----- DATASET CONTENT

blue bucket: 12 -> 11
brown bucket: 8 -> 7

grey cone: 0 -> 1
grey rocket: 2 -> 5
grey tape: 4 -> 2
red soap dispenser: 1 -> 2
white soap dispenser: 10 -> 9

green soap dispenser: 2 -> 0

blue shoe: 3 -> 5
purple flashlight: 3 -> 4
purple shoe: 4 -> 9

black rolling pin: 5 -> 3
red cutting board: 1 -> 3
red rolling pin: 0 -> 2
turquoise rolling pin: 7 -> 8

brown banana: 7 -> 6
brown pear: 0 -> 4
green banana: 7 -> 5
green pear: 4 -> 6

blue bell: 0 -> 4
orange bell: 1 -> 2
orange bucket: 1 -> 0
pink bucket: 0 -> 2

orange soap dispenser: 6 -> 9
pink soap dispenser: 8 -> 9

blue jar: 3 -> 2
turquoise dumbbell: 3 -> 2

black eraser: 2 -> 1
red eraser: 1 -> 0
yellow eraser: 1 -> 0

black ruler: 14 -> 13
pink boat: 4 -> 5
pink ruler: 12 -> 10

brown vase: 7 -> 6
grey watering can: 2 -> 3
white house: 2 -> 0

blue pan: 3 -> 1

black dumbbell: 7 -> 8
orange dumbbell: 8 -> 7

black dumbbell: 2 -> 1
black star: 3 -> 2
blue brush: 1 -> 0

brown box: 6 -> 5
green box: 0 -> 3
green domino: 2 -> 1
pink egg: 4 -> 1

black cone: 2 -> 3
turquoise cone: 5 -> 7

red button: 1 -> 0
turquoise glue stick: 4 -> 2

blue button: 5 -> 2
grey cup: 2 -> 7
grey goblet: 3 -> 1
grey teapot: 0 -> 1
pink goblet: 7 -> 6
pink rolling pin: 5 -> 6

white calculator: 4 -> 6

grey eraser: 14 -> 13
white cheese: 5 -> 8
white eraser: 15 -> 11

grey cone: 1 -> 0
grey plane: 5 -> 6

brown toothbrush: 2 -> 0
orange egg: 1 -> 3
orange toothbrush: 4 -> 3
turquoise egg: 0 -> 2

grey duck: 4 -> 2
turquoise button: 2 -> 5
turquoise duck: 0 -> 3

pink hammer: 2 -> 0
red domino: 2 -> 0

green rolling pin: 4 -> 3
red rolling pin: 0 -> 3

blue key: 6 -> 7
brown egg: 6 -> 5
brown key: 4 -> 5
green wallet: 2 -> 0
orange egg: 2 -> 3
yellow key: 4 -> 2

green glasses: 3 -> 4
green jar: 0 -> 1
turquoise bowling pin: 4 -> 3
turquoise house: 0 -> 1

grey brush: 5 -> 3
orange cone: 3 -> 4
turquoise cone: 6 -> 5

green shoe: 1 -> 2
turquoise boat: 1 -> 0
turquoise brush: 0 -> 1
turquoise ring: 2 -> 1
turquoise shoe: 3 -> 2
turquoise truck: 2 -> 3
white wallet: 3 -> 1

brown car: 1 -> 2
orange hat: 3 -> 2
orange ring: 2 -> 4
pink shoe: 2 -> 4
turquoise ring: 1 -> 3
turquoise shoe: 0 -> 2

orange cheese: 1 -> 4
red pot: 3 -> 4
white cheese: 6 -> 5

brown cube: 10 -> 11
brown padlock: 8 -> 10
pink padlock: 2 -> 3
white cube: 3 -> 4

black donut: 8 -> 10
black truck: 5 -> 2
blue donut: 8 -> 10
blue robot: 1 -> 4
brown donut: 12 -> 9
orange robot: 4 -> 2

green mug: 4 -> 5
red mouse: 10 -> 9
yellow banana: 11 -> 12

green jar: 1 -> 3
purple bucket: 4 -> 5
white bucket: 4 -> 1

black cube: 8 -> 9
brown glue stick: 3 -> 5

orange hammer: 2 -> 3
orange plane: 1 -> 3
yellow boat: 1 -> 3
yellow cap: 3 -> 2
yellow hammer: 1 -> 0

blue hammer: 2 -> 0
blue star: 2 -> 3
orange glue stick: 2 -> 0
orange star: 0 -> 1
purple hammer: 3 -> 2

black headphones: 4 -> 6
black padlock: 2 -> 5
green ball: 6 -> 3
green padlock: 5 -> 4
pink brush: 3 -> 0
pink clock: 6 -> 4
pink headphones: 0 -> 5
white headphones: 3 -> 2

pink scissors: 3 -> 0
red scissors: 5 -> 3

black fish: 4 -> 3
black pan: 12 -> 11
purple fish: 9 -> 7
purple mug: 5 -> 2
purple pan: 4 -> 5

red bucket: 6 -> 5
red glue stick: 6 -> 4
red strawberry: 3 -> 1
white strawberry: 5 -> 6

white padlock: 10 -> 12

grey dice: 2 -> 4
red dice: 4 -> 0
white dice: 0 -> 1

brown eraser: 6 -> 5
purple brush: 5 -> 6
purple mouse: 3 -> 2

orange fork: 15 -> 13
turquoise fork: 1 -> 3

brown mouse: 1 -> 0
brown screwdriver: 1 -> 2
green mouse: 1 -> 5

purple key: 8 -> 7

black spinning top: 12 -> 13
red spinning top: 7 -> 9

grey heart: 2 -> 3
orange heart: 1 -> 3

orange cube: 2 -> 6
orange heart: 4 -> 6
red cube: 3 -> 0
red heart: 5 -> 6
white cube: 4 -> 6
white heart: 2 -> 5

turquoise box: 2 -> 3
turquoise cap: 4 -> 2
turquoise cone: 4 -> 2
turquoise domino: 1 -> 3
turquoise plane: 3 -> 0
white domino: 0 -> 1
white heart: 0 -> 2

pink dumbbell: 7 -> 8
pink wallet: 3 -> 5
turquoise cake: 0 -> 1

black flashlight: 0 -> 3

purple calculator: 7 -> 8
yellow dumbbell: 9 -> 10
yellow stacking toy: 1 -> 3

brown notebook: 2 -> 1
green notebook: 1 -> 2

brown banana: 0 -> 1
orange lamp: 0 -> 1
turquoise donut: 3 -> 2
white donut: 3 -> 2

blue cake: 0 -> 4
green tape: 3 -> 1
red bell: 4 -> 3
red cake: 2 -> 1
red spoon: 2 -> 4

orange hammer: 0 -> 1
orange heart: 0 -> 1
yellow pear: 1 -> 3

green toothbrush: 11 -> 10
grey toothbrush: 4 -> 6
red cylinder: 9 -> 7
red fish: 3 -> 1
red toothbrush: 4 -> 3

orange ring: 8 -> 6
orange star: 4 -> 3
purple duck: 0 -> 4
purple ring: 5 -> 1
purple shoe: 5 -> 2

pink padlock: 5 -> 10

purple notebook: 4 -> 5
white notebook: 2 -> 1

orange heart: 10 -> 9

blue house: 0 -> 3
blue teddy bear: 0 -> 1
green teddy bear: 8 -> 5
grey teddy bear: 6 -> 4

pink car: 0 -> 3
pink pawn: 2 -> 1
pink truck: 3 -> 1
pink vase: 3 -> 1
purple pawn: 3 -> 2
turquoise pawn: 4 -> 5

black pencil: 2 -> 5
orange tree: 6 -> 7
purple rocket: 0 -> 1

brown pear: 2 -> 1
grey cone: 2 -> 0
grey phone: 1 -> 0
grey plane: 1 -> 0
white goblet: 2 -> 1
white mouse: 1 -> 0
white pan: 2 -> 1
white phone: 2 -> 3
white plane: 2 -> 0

----------

§ **ASSIGNED TASK**:
When a line in the material contains the string "spinning", copy that line.

§ **RESPONSE AREA**:
black spinning top: 12 -> 13
red spinning top: 7 -> 9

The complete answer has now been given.